= Assignment =
Wherever "blue" turns up in the entries, copy out the line that holds it.
Top of Records supplied
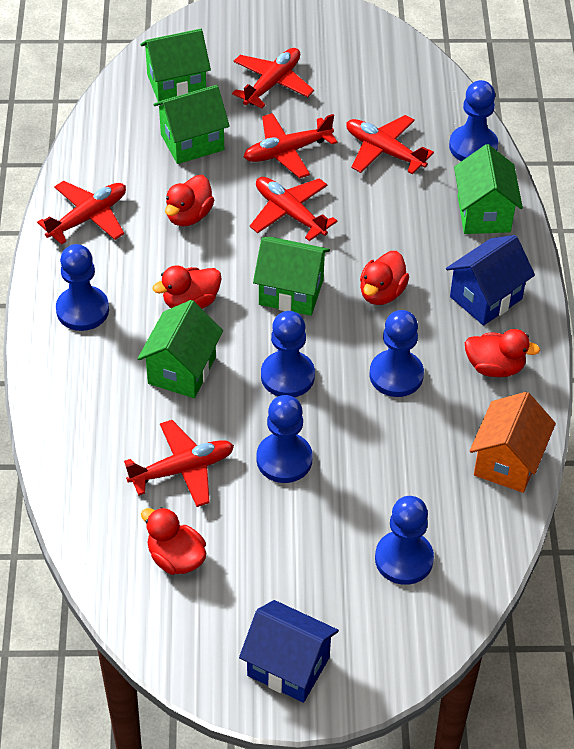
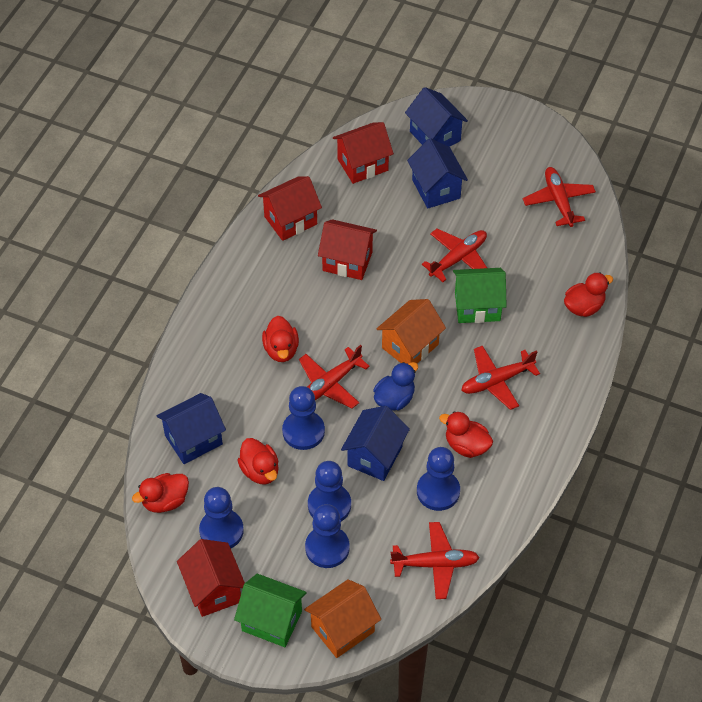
blue duck: 0 -> 1
blue house: 2 -> 4
blue pawn: 6 -> 5
green house: 5 -> 2
orange house: 1 -> 2
red house: 0 -> 4
red plane: 6 -> 5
Bottom of Records supplied
= Expected answer =
blue duck: 0 -> 1
blue house: 2 -> 4
blue pawn: 6 -> 5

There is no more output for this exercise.